# [Problem requirements]
Repeat the records exactly, with one exception: no images.
Top of Given records
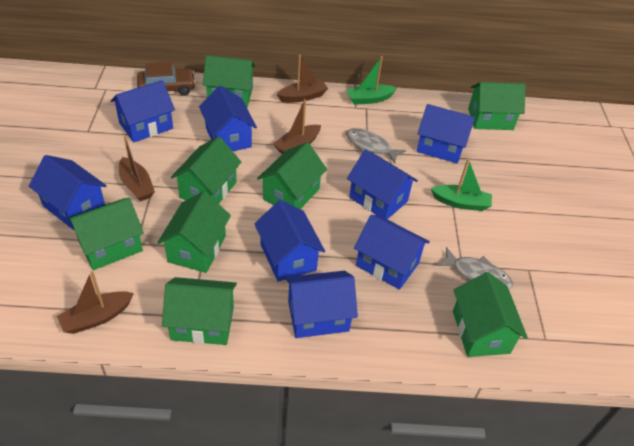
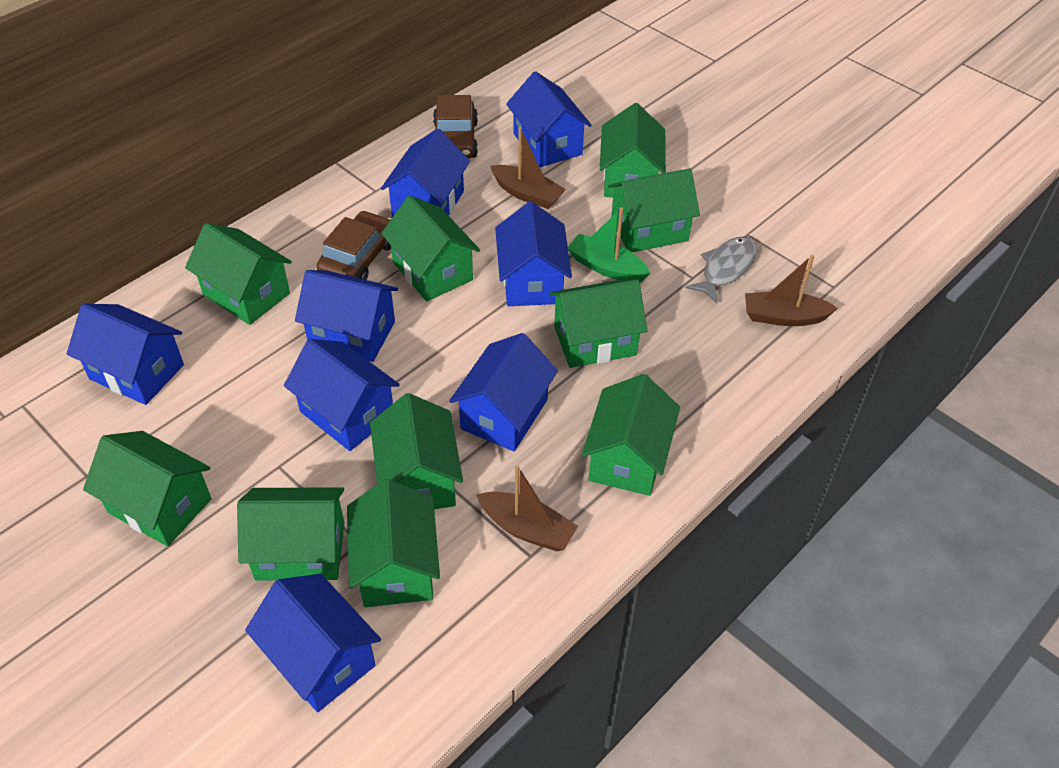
brown boat: 4 -> 3
brown car: 1 -> 2
green boat: 2 -> 1
green house: 8 -> 10
grey fish: 2 -> 1

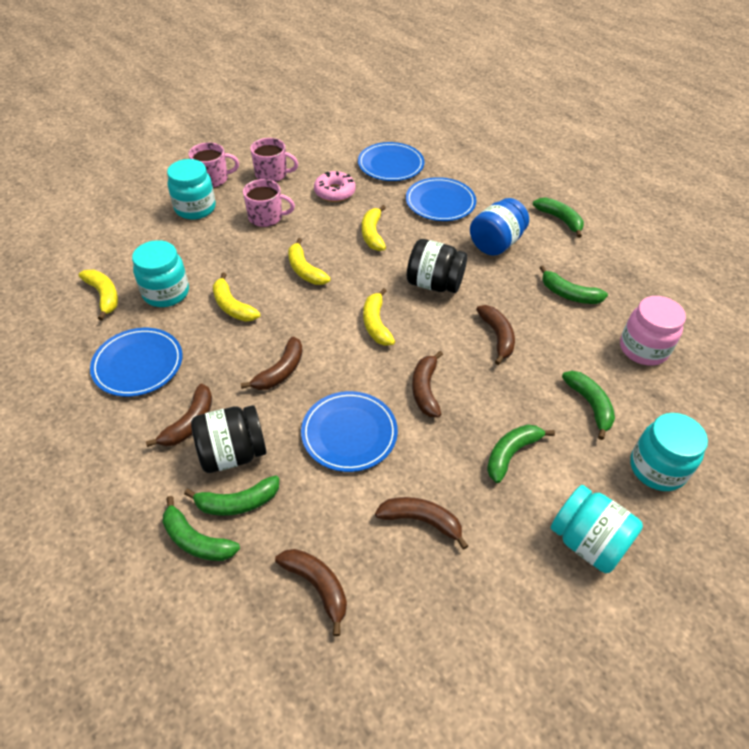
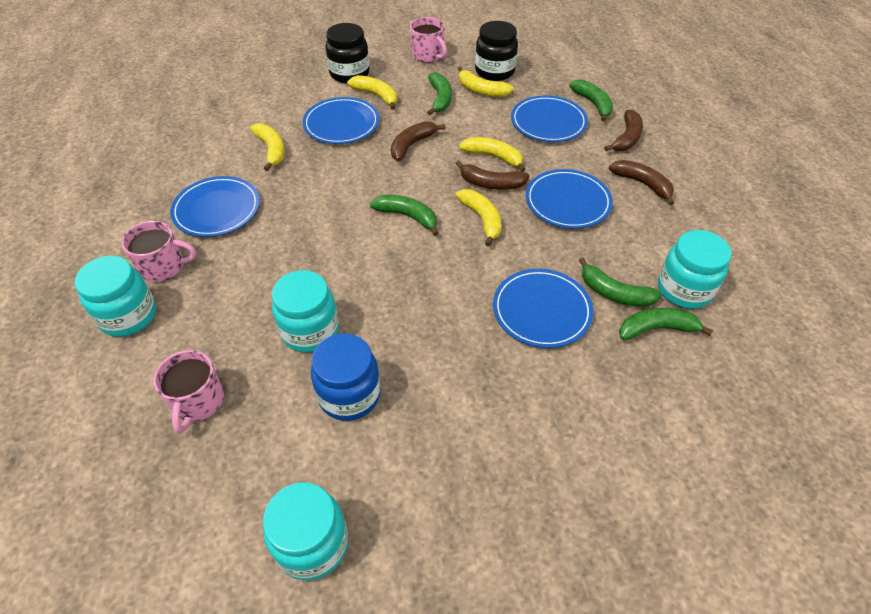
blue plate: 4 -> 5
brown banana: 6 -> 4
green banana: 6 -> 5
pink donut: 1 -> 0
pink jar: 1 -> 0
Bottom of Given records
# [Expected output]
brown boat: 4 -> 3
brown car: 1 -> 2
green boat: 2 -> 1
green house: 8 -> 10
grey fish: 2 -> 1

blue plate: 4 -> 5
brown banana: 6 -> 4
green banana: 6 -> 5
pink donut: 1 -> 0
pink jar: 1 -> 0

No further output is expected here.